Instructions for the task -> In the listing below, pick out lines with "purple".

┄┄┄┄┄┄

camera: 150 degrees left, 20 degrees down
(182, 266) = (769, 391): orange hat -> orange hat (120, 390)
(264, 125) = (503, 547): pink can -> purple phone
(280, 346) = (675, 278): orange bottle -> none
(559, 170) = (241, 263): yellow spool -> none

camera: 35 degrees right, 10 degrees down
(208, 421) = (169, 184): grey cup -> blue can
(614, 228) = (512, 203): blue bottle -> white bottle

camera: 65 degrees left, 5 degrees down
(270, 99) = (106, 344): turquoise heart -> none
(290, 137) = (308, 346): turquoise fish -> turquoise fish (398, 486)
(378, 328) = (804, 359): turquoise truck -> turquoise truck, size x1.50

┄┄┄┄┄┄

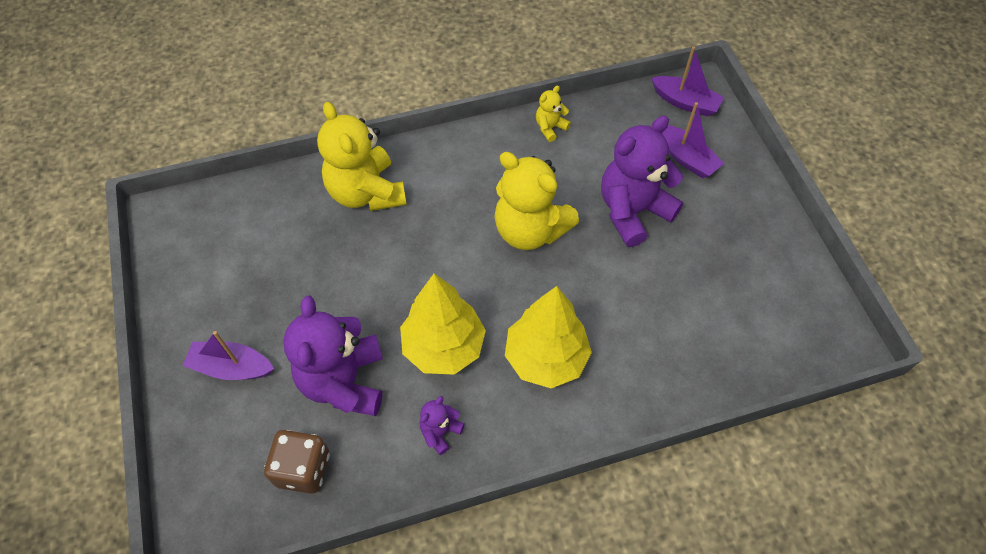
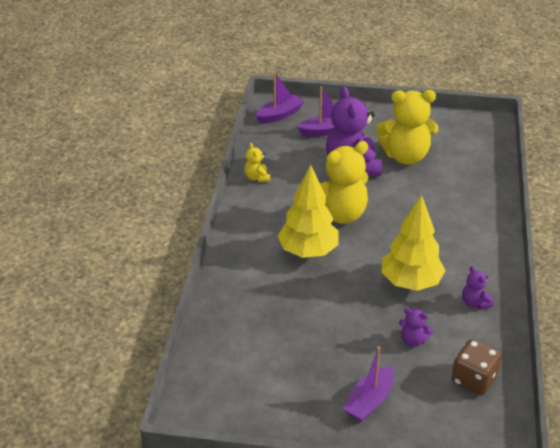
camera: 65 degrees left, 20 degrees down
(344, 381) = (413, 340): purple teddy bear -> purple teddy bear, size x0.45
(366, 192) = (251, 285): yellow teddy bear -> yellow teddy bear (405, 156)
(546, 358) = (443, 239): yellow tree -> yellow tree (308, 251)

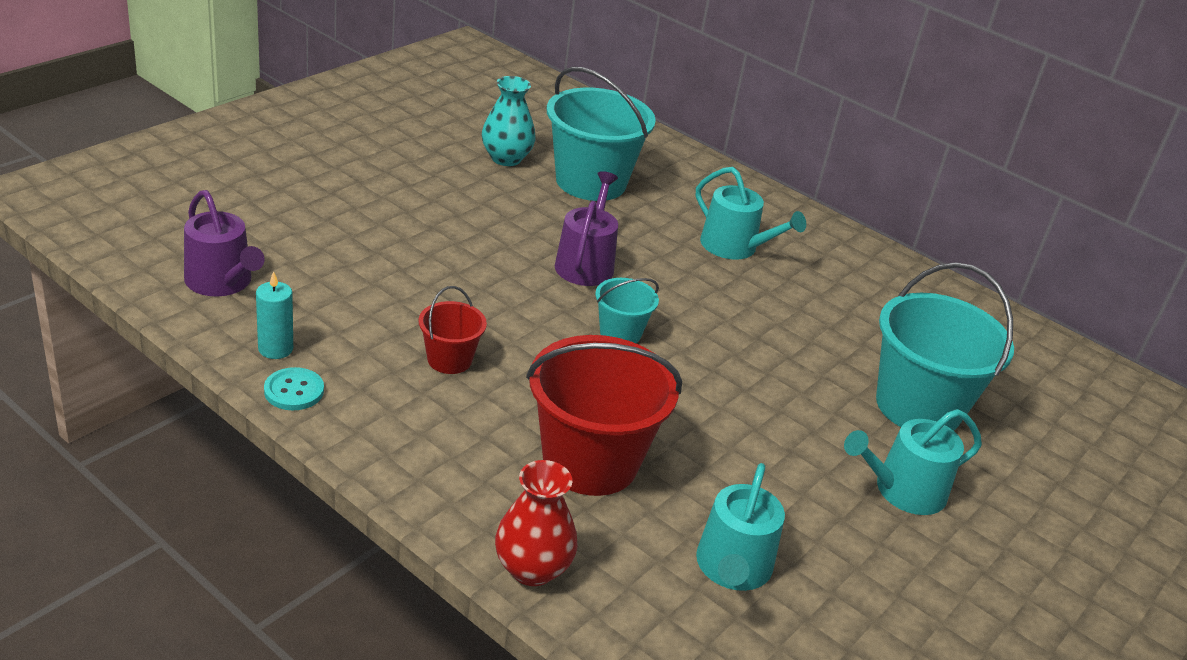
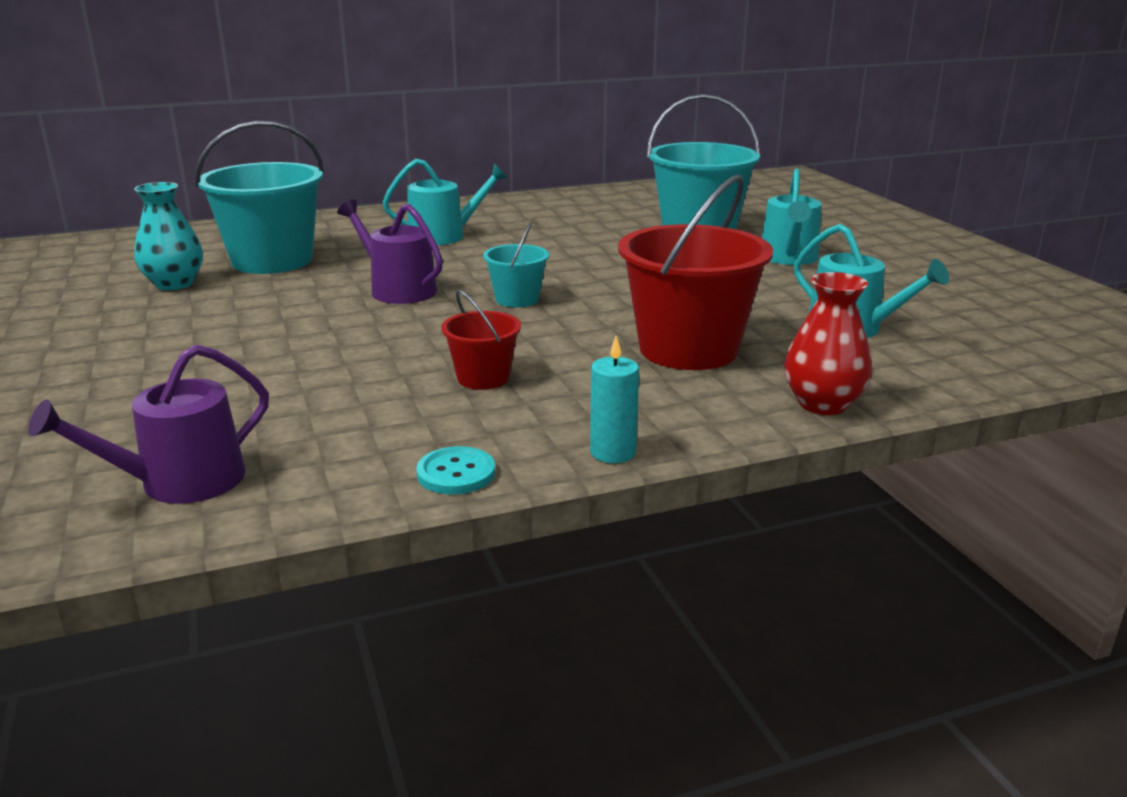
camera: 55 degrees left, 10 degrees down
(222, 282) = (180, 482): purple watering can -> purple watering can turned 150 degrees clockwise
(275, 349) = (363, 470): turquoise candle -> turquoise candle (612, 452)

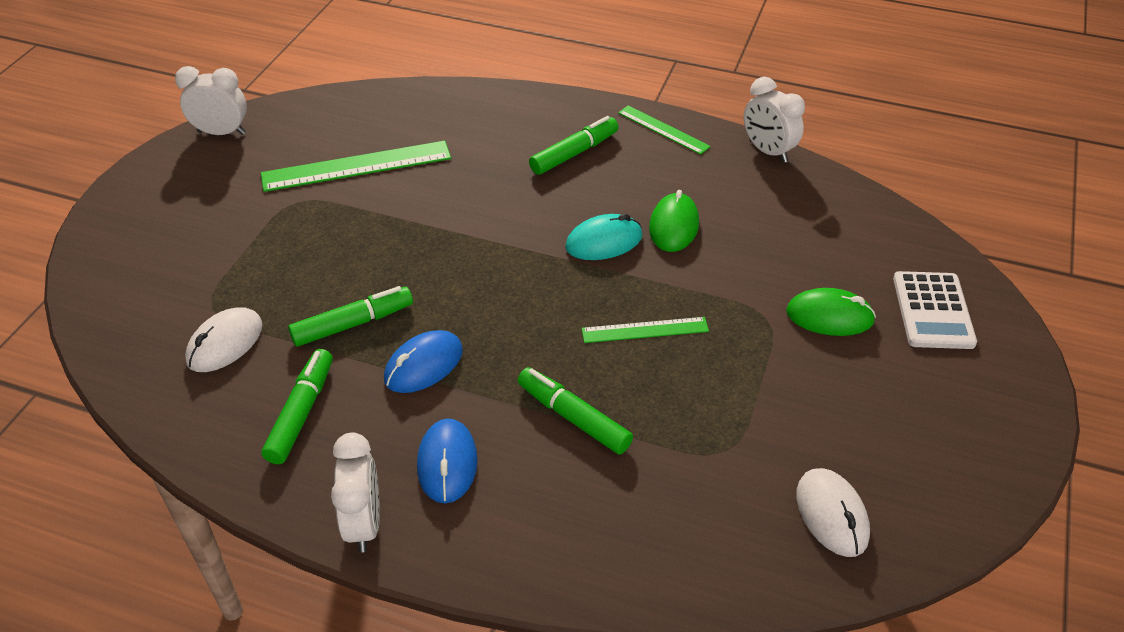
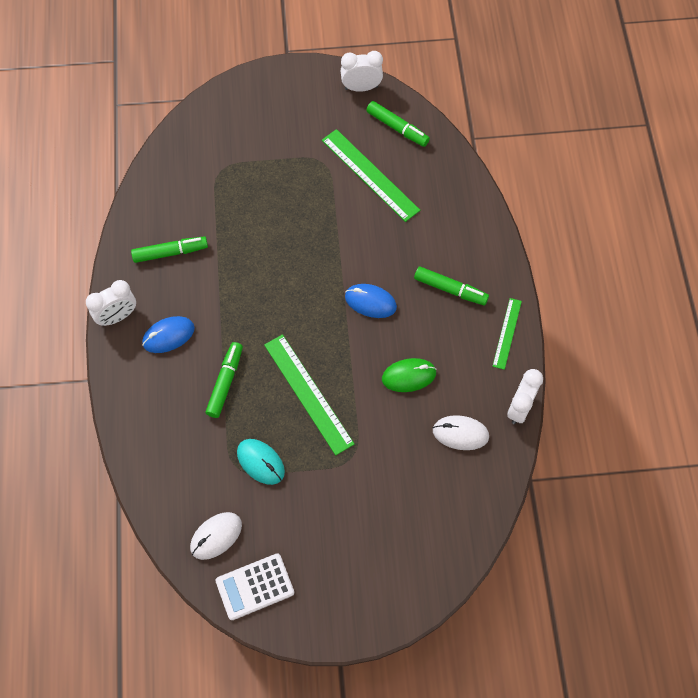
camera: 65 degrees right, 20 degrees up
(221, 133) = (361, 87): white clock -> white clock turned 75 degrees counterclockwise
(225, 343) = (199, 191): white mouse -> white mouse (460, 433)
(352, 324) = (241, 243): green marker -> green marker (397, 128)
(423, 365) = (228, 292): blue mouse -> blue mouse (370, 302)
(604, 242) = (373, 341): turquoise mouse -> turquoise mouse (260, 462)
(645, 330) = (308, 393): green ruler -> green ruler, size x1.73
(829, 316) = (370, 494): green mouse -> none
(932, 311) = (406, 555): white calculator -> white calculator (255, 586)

┄┄┄┄┄┄

Exercise answer ->
(264, 125) = (503, 547): pink can -> purple phone
(344, 381) = (413, 340): purple teddy bear -> purple teddy bear, size x0.45
(222, 282) = (180, 482): purple watering can -> purple watering can turned 150 degrees clockwise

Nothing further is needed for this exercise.